**TASK STATEMENT:**
Repeat the lines of the material below exactly, beginning at the one with "blue plate D5:G6" and stopping after the last.

===

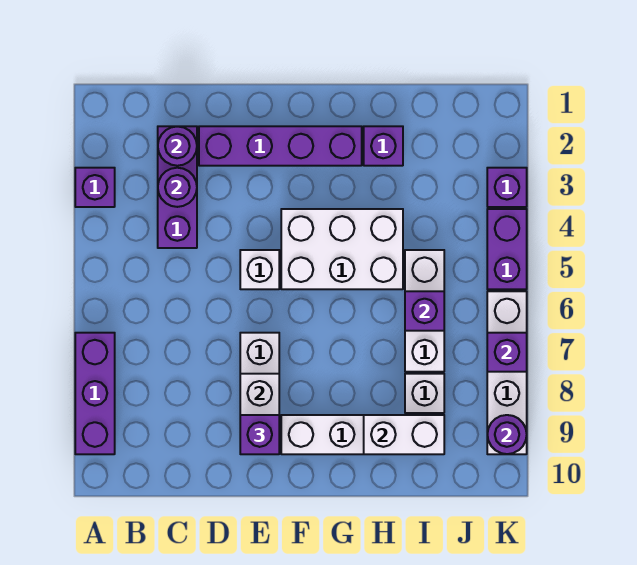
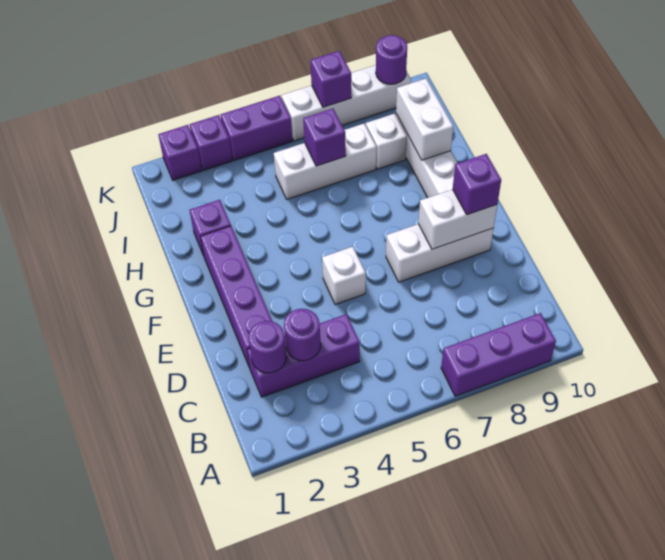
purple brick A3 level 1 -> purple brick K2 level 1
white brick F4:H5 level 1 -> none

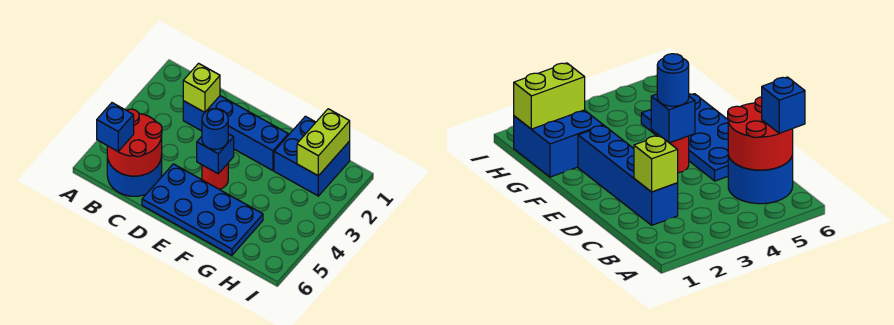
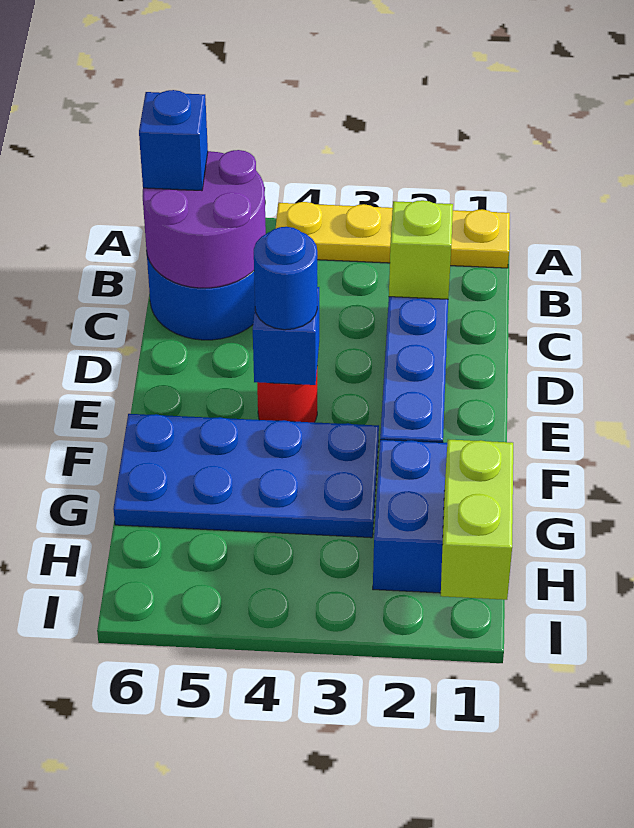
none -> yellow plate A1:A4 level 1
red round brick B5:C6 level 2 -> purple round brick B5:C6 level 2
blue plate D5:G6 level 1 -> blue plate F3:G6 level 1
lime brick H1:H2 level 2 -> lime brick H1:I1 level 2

===

**PROBLEM SOLUTION:**
blue plate D5:G6 level 1 -> blue plate F3:G6 level 1
lime brick H1:H2 level 2 -> lime brick H1:I1 level 2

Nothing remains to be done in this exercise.